- **Exercise details**:
Output, word for word, the line that contains "blue brick H1:I2" and all lines after it in the records below, omitting pictures.

- **Supplied records**:
::::::

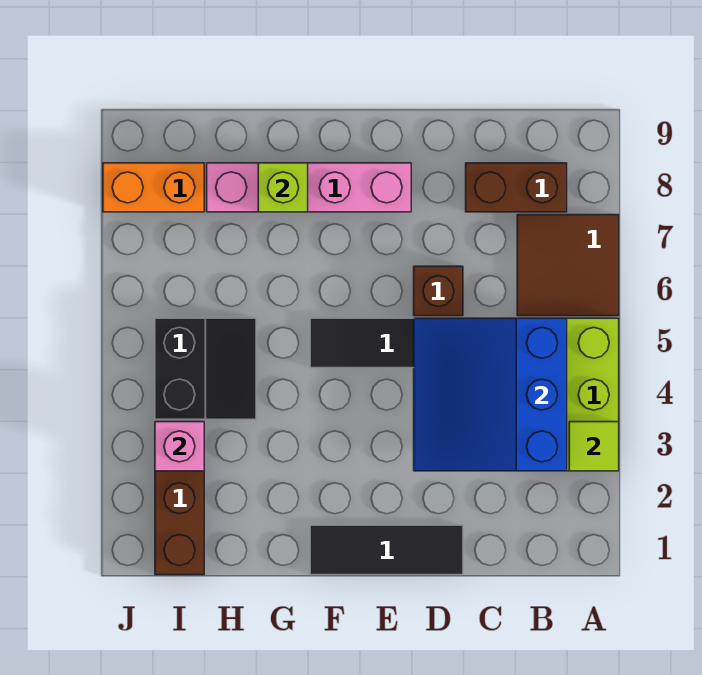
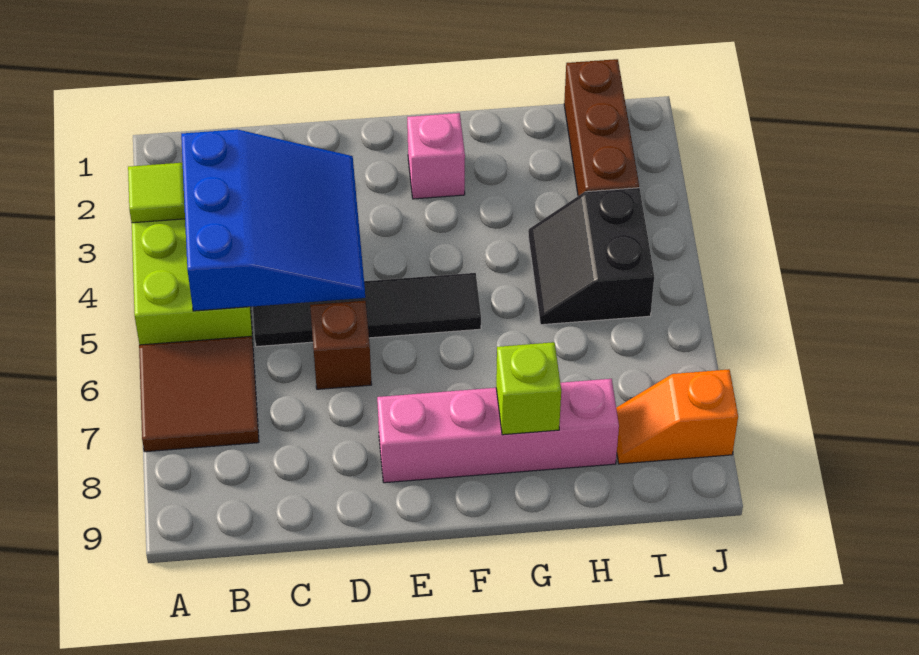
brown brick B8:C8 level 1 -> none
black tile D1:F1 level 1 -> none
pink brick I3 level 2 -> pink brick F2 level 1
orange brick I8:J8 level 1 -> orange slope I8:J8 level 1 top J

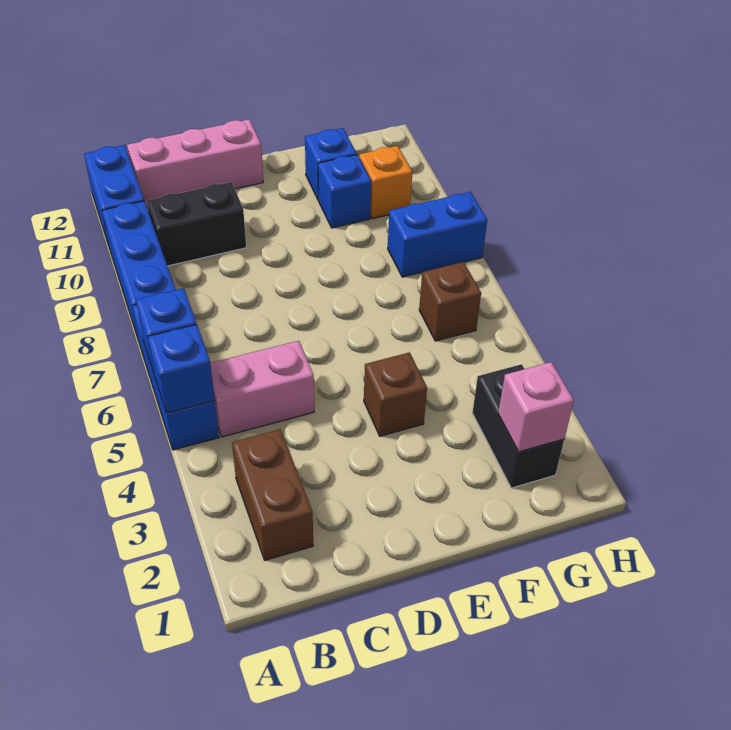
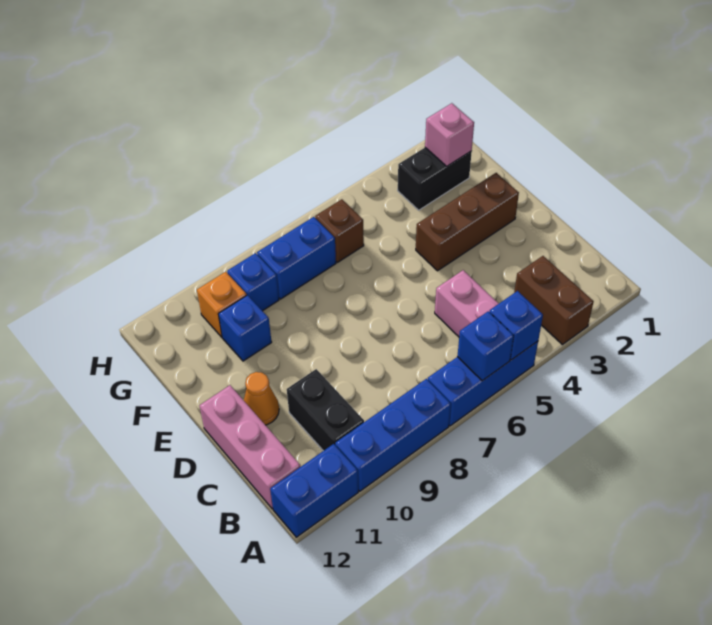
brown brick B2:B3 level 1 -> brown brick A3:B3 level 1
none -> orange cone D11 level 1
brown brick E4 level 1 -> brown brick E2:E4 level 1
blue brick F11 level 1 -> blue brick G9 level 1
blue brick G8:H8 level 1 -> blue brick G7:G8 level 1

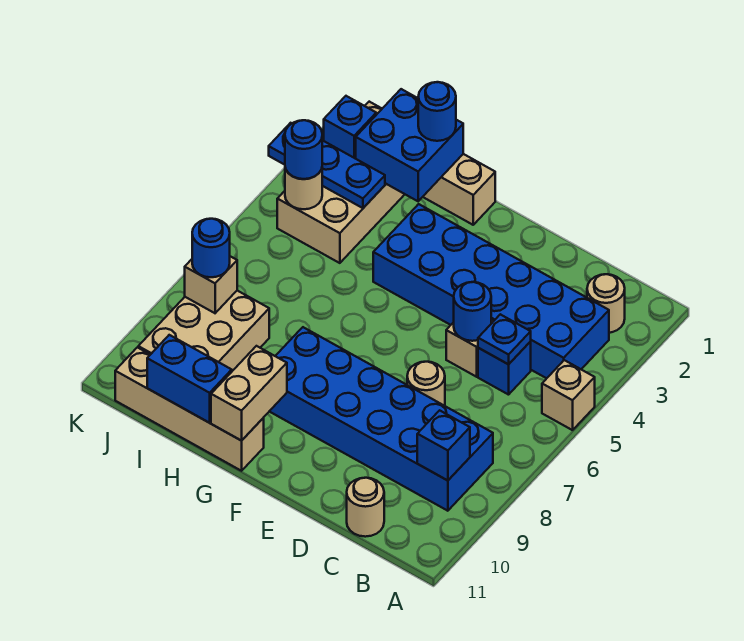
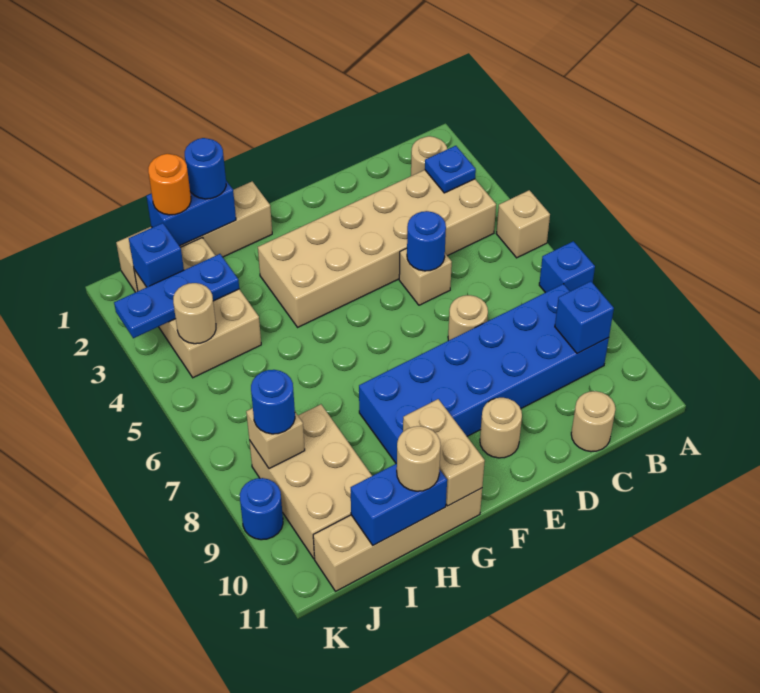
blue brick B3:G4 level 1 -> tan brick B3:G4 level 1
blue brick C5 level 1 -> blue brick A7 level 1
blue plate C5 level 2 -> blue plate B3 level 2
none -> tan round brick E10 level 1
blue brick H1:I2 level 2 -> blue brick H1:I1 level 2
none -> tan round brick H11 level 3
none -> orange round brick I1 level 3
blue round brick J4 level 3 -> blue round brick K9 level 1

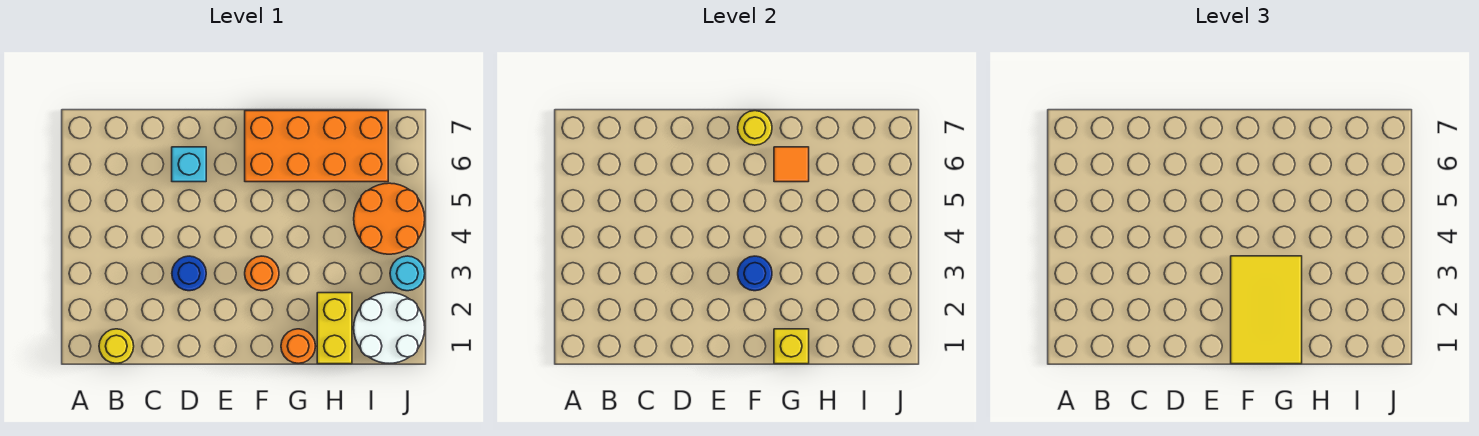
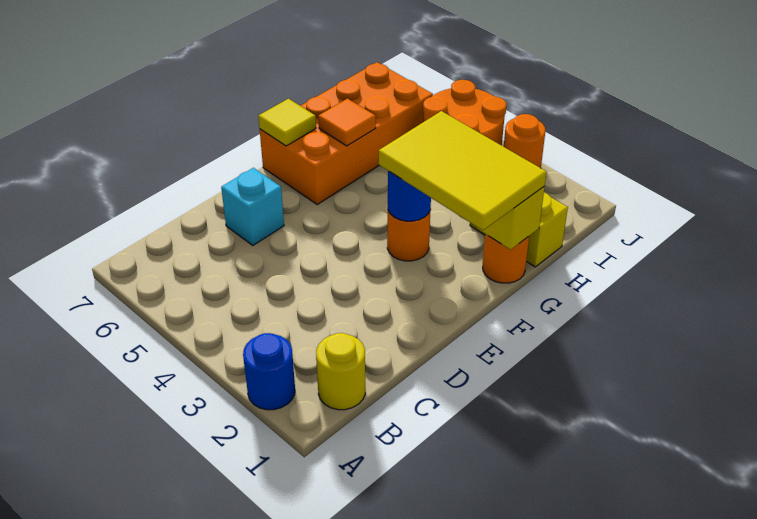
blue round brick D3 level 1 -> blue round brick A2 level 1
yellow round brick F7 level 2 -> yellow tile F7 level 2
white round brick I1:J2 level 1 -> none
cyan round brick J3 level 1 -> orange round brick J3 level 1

::::::

- **The completed task**:
blue brick H1:I2 level 2 -> blue brick H1:I1 level 2
none -> tan round brick H11 level 3
none -> orange round brick I1 level 3
blue round brick J4 level 3 -> blue round brick K9 level 1

blue round brick D3 level 1 -> blue round brick A2 level 1
yellow round brick F7 level 2 -> yellow tile F7 level 2
white round brick I1:J2 level 1 -> none
cyan round brick J3 level 1 -> orange round brick J3 level 1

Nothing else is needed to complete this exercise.